* _Goal of the exercise_: From the first record below to the last, retype each one exactly.

Segment Open

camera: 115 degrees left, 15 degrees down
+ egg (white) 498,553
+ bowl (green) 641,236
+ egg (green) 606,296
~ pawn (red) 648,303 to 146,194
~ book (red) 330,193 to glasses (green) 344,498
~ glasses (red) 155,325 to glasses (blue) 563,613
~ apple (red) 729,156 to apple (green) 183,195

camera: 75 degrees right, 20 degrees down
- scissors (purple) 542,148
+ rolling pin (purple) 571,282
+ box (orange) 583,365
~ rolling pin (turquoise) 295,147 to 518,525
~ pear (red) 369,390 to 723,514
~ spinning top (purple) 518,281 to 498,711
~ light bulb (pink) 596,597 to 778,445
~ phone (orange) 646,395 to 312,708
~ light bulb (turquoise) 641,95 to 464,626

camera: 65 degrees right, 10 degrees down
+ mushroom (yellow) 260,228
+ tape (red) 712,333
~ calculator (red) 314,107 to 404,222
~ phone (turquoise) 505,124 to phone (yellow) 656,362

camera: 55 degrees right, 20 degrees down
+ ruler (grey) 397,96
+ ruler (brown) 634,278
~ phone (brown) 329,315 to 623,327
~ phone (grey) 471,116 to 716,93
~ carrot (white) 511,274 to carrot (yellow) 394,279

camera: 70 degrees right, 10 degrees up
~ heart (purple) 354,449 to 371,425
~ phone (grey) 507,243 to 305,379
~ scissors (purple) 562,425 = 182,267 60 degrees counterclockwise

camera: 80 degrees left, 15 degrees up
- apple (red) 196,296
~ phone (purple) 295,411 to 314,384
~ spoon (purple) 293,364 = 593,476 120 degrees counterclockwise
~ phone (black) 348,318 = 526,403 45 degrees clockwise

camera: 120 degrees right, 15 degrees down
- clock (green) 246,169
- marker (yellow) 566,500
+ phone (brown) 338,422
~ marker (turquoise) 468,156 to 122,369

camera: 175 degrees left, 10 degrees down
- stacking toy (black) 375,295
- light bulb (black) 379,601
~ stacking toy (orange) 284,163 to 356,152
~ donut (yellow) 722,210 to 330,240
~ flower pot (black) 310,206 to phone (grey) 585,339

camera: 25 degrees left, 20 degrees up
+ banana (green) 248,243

Segment Closed

* _Output_:
camera: 115 degrees left, 15 degrees down
+ egg (white) 498,553
+ bowl (green) 641,236
+ egg (green) 606,296
~ pawn (red) 648,303 to 146,194
~ book (red) 330,193 to glasses (green) 344,498
~ glasses (red) 155,325 to glasses (blue) 563,613
~ apple (red) 729,156 to apple (green) 183,195

camera: 75 degrees right, 20 degrees down
- scissors (purple) 542,148
+ rolling pin (purple) 571,282
+ box (orange) 583,365
~ rolling pin (turquoise) 295,147 to 518,525
~ pear (red) 369,390 to 723,514
~ spinning top (purple) 518,281 to 498,711
~ light bulb (pink) 596,597 to 778,445
~ phone (orange) 646,395 to 312,708
~ light bulb (turquoise) 641,95 to 464,626

camera: 65 degrees right, 10 degrees down
+ mushroom (yellow) 260,228
+ tape (red) 712,333
~ calculator (red) 314,107 to 404,222
~ phone (turquoise) 505,124 to phone (yellow) 656,362

camera: 55 degrees right, 20 degrees down
+ ruler (grey) 397,96
+ ruler (brown) 634,278
~ phone (brown) 329,315 to 623,327
~ phone (grey) 471,116 to 716,93
~ carrot (white) 511,274 to carrot (yellow) 394,279

camera: 70 degrees right, 10 degrees up
~ heart (purple) 354,449 to 371,425
~ phone (grey) 507,243 to 305,379
~ scissors (purple) 562,425 = 182,267 60 degrees counterclockwise

camera: 80 degrees left, 15 degrees up
- apple (red) 196,296
~ phone (purple) 295,411 to 314,384
~ spoon (purple) 293,364 = 593,476 120 degrees counterclockwise
~ phone (black) 348,318 = 526,403 45 degrees clockwise

camera: 120 degrees right, 15 degrees down
- clock (green) 246,169
- marker (yellow) 566,500
+ phone (brown) 338,422
~ marker (turquoise) 468,156 to 122,369

camera: 175 degrees left, 10 degrees down
- stacking toy (black) 375,295
- light bulb (black) 379,601
~ stacking toy (orange) 284,163 to 356,152
~ donut (yellow) 722,210 to 330,240
~ flower pot (black) 310,206 to phone (grey) 585,339

camera: 25 degrees left, 20 degrees up
+ banana (green) 248,243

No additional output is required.